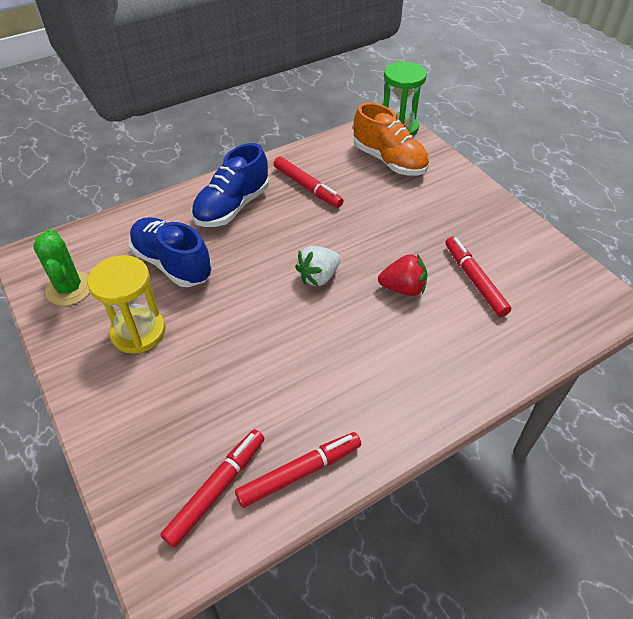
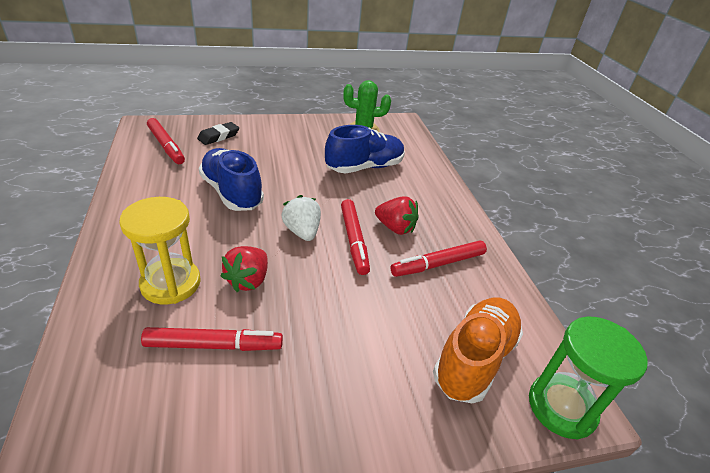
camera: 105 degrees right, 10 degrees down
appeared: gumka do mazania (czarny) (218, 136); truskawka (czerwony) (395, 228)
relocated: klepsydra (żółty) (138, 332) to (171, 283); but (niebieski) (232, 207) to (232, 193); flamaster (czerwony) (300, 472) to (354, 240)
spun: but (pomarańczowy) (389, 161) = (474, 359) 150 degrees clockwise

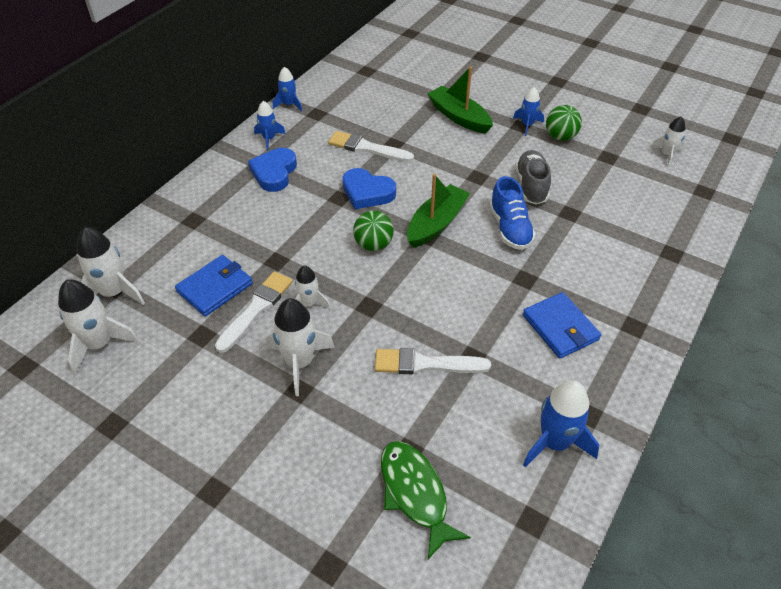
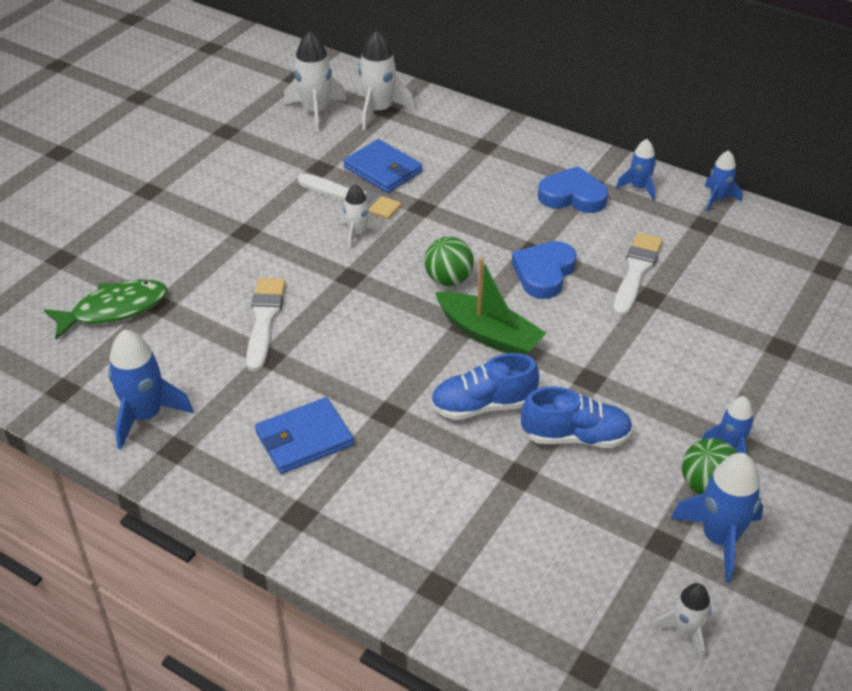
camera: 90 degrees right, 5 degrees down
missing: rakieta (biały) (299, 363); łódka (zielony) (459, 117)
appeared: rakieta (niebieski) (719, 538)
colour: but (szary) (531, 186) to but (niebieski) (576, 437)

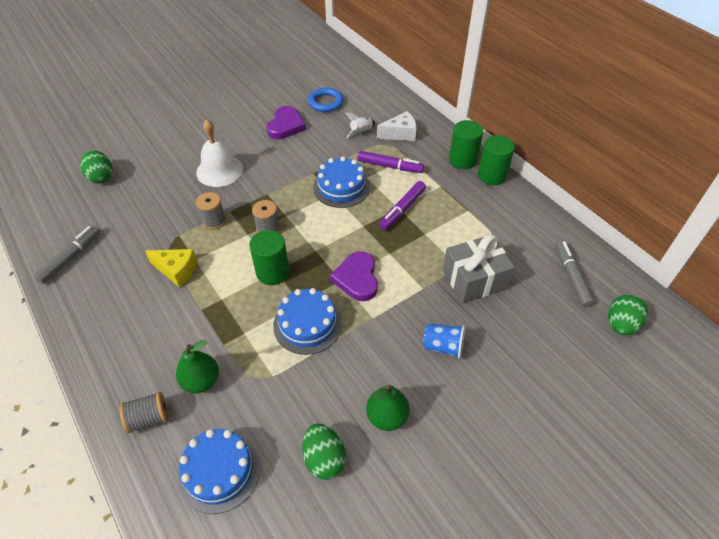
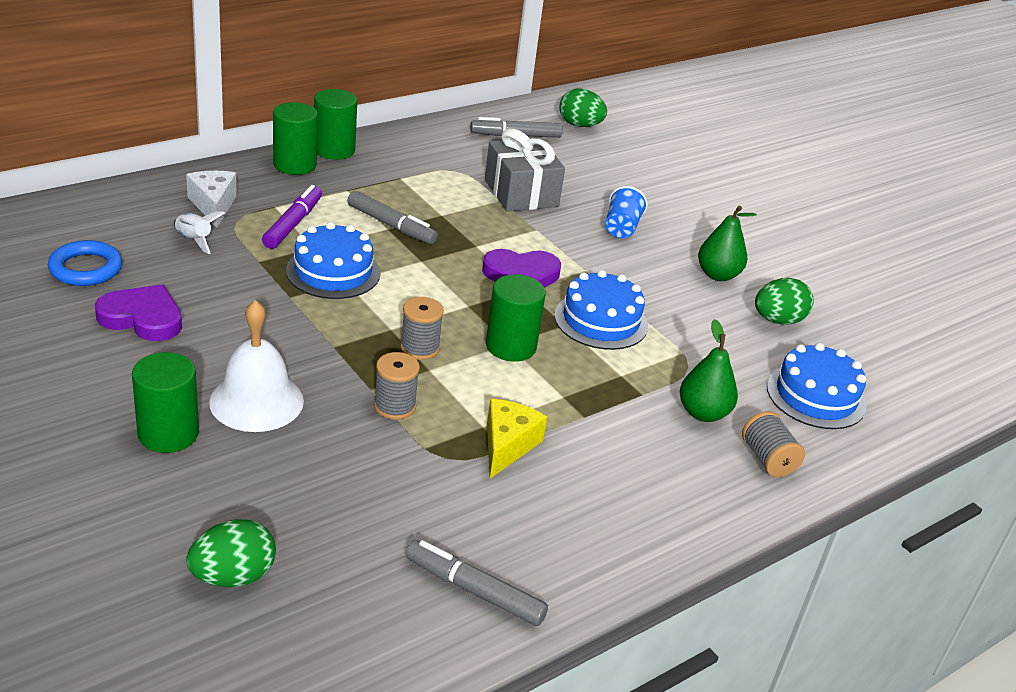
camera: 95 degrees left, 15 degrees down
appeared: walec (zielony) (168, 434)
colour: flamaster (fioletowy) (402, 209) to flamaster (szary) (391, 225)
--------------------------------------------------
:: TASK BRIEF ::
Copy out the whole listing word for word, except for any picture it includes.

:: TASK ANSWER ::
camera: 105 degrees right, 10 degrees down
appeared: gumka do mazania (czarny) (218, 136); truskawka (czerwony) (395, 228)
relocated: klepsydra (żółty) (138, 332) to (171, 283); but (niebieski) (232, 207) to (232, 193); flamaster (czerwony) (300, 472) to (354, 240)
spun: but (pomarańczowy) (389, 161) = (474, 359) 150 degrees clockwise

camera: 90 degrees right, 5 degrees down
missing: rakieta (biały) (299, 363); łódka (zielony) (459, 117)
appeared: rakieta (niebieski) (719, 538)
colour: but (szary) (531, 186) to but (niebieski) (576, 437)

camera: 95 degrees left, 15 degrees down
appeared: walec (zielony) (168, 434)
colour: flamaster (fioletowy) (402, 209) to flamaster (szary) (391, 225)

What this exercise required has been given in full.